What to do>
Extract every line of the listing below that contains the string "Sassofono", and copy each of those lines in full.

Data>
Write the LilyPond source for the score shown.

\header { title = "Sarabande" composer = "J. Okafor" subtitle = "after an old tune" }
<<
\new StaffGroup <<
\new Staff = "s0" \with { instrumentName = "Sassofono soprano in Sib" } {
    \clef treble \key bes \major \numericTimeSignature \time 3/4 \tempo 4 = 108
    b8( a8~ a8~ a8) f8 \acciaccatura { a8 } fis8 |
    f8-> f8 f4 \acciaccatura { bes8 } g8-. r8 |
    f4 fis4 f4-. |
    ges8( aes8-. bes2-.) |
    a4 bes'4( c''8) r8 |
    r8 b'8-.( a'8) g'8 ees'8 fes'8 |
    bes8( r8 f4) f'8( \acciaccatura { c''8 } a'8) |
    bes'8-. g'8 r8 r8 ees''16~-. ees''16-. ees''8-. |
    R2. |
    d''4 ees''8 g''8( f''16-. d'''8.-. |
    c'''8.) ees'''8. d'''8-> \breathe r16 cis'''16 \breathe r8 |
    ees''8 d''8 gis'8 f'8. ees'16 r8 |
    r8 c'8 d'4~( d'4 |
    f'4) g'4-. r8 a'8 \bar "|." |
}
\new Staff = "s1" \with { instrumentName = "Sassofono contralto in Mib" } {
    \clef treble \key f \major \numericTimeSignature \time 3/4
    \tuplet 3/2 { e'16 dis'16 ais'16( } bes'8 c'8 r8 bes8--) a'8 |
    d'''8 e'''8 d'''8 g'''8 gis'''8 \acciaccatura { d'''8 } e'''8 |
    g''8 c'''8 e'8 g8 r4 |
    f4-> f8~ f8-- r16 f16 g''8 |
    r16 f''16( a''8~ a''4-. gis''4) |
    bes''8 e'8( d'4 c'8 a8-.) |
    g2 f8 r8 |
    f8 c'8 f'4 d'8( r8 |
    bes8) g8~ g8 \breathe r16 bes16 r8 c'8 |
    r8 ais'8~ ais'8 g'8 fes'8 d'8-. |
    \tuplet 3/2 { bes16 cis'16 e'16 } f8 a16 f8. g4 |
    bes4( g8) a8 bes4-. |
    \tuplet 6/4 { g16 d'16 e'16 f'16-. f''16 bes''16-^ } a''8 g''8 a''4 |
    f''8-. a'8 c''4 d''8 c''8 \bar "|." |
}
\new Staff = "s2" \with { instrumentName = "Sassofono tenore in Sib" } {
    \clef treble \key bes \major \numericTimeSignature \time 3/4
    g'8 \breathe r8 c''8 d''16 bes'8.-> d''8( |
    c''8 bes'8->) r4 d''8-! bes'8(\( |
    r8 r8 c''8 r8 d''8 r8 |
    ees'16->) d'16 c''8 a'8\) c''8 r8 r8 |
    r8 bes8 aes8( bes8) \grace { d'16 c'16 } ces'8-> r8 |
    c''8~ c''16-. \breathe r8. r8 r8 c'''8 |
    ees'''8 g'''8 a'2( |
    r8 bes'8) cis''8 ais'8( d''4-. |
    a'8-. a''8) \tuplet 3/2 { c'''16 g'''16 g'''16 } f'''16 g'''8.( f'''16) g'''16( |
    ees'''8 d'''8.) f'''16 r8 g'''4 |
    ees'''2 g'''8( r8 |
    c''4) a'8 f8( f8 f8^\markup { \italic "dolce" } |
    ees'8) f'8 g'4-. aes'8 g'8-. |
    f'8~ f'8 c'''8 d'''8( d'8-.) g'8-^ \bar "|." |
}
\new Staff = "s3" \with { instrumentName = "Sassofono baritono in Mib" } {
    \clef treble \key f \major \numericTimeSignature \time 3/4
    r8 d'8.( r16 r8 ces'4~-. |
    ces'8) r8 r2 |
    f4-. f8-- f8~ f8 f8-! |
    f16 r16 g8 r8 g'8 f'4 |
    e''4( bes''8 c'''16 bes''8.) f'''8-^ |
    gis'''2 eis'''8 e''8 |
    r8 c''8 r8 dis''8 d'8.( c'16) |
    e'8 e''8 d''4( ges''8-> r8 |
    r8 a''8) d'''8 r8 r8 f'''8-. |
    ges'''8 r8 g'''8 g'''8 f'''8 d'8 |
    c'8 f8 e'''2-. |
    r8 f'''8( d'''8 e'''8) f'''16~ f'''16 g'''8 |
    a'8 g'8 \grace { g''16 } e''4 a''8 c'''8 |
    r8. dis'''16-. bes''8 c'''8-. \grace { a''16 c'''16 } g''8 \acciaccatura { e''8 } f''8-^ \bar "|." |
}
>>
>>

Reply>
\new Staff = "s0" \with { instrumentName = "Sassofono soprano in Sib" } {
\new Staff = "s1" \with { instrumentName = "Sassofono contralto in Mib" } {
\new Staff = "s2" \with { instrumentName = "Sassofono tenore in Sib" } {
\new Staff = "s3" \with { instrumentName = "Sassofono baritono in Mib" } {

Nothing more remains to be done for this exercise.